* Stored records *
——

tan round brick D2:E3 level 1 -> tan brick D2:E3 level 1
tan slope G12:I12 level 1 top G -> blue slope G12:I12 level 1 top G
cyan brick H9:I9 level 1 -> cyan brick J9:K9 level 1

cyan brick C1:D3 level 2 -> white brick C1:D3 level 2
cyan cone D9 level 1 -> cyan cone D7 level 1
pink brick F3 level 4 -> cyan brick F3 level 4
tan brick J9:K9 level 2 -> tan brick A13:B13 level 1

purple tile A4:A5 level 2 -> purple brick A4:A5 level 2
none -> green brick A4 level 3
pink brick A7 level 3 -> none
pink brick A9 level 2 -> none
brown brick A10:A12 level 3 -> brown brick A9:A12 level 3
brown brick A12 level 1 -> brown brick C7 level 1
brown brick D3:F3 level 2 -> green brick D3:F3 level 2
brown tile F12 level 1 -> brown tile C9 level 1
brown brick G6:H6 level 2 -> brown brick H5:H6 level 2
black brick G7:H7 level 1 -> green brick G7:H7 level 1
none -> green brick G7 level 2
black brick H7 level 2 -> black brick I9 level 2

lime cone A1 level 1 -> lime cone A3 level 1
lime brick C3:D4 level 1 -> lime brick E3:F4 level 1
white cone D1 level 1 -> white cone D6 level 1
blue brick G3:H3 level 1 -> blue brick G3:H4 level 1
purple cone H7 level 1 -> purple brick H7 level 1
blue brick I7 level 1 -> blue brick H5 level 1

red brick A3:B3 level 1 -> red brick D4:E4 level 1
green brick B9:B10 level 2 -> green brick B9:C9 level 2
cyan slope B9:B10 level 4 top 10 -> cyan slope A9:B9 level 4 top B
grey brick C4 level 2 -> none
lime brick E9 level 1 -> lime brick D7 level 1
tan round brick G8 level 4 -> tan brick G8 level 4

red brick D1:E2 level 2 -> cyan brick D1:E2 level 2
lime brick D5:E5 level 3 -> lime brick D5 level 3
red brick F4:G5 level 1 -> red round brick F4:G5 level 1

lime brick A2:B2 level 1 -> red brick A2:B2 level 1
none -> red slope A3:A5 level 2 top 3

——

* Exercise *
The records shown above are to be copied exactly, every one of them.

* Output for this exercise *
tan round brick D2:E3 level 1 -> tan brick D2:E3 level 1
tan slope G12:I12 level 1 top G -> blue slope G12:I12 level 1 top G
cyan brick H9:I9 level 1 -> cyan brick J9:K9 level 1

cyan brick C1:D3 level 2 -> white brick C1:D3 level 2
cyan cone D9 level 1 -> cyan cone D7 level 1
pink brick F3 level 4 -> cyan brick F3 level 4
tan brick J9:K9 level 2 -> tan brick A13:B13 level 1

purple tile A4:A5 level 2 -> purple brick A4:A5 level 2
none -> green brick A4 level 3
pink brick A7 level 3 -> none
pink brick A9 level 2 -> none
brown brick A10:A12 level 3 -> brown brick A9:A12 level 3
brown brick A12 level 1 -> brown brick C7 level 1
brown brick D3:F3 level 2 -> green brick D3:F3 level 2
brown tile F12 level 1 -> brown tile C9 level 1
brown brick G6:H6 level 2 -> brown brick H5:H6 level 2
black brick G7:H7 level 1 -> green brick G7:H7 level 1
none -> green brick G7 level 2
black brick H7 level 2 -> black brick I9 level 2

lime cone A1 level 1 -> lime cone A3 level 1
lime brick C3:D4 level 1 -> lime brick E3:F4 level 1
white cone D1 level 1 -> white cone D6 level 1
blue brick G3:H3 level 1 -> blue brick G3:H4 level 1
purple cone H7 level 1 -> purple brick H7 level 1
blue brick I7 level 1 -> blue brick H5 level 1

red brick A3:B3 level 1 -> red brick D4:E4 level 1
green brick B9:B10 level 2 -> green brick B9:C9 level 2
cyan slope B9:B10 level 4 top 10 -> cyan slope A9:B9 level 4 top B
grey brick C4 level 2 -> none
lime brick E9 level 1 -> lime brick D7 level 1
tan round brick G8 level 4 -> tan brick G8 level 4

red brick D1:E2 level 2 -> cyan brick D1:E2 level 2
lime brick D5:E5 level 3 -> lime brick D5 level 3
red brick F4:G5 level 1 -> red round brick F4:G5 level 1

lime brick A2:B2 level 1 -> red brick A2:B2 level 1
none -> red slope A3:A5 level 2 top 3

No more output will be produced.